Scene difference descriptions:
[Start of Attachment]
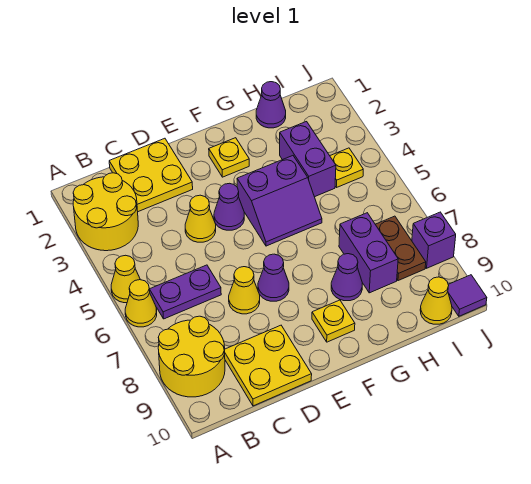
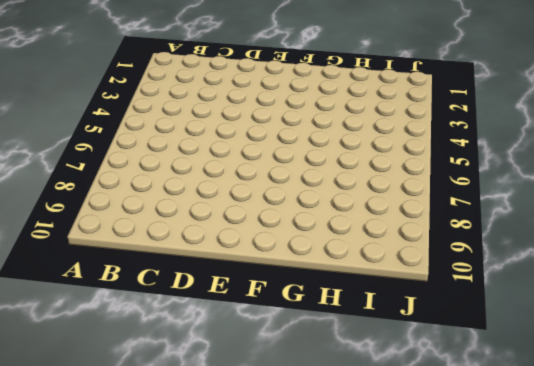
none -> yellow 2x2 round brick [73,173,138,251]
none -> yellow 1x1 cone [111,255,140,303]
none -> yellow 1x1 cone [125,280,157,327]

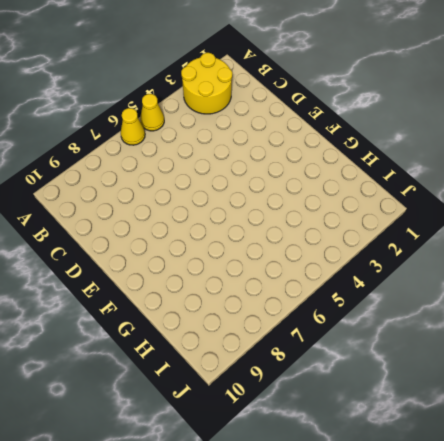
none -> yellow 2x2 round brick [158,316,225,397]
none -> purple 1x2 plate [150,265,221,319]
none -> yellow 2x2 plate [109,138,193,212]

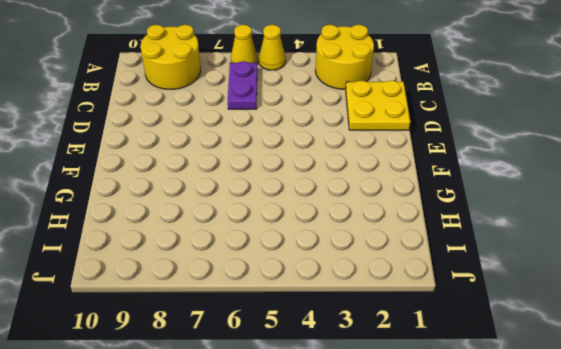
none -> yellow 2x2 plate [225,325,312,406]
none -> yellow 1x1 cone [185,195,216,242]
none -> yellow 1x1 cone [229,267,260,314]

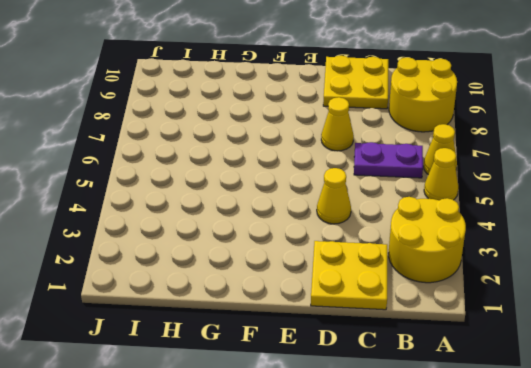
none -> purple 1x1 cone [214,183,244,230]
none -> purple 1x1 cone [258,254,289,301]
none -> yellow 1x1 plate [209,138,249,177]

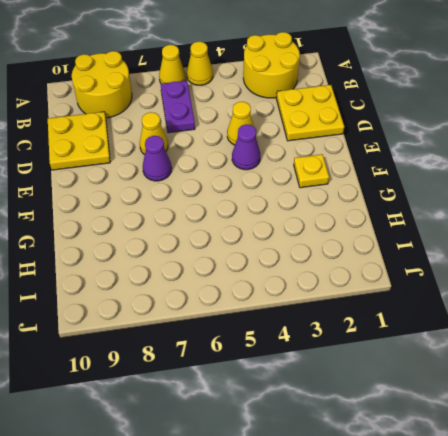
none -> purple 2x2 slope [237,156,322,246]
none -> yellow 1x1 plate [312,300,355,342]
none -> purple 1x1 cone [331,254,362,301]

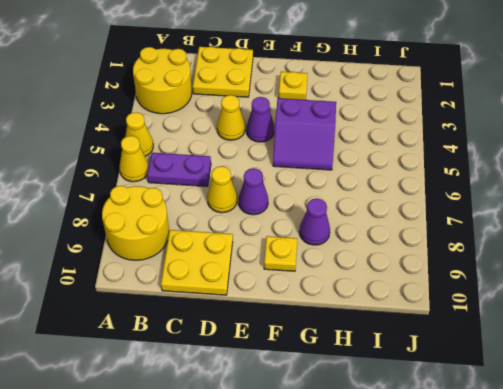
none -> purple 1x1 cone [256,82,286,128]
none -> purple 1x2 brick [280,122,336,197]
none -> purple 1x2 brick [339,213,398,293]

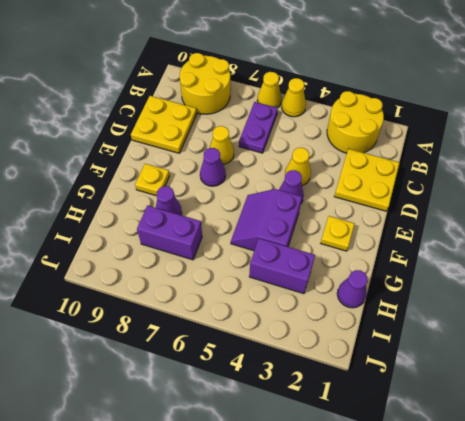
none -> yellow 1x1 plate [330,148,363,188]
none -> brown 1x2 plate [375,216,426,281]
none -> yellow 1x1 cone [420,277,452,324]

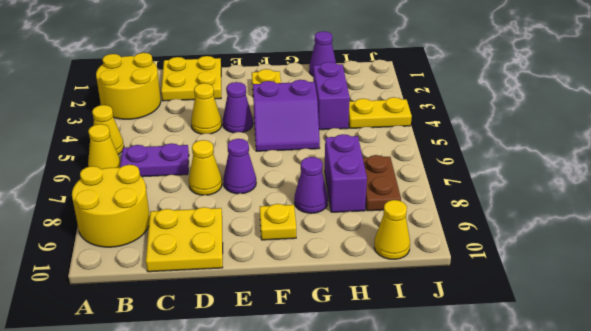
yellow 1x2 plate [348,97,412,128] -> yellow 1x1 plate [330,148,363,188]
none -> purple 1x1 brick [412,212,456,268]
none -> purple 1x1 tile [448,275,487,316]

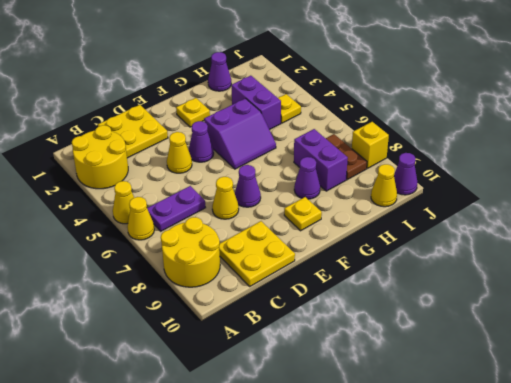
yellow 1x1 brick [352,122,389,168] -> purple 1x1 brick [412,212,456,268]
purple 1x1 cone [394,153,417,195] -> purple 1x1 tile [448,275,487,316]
[End of Attachment]
Your instructions:
Locate the line containing "none -> yellow 1x1 cone [420,277,452,324]" in the records above, then output it and every line after it through the last, excluding pictures.

Answer space:
none -> yellow 1x1 cone [420,277,452,324]

yellow 1x2 plate [348,97,412,128] -> yellow 1x1 plate [330,148,363,188]
none -> purple 1x1 brick [412,212,456,268]
none -> purple 1x1 tile [448,275,487,316]

yellow 1x1 brick [352,122,389,168] -> purple 1x1 brick [412,212,456,268]
purple 1x1 cone [394,153,417,195] -> purple 1x1 tile [448,275,487,316]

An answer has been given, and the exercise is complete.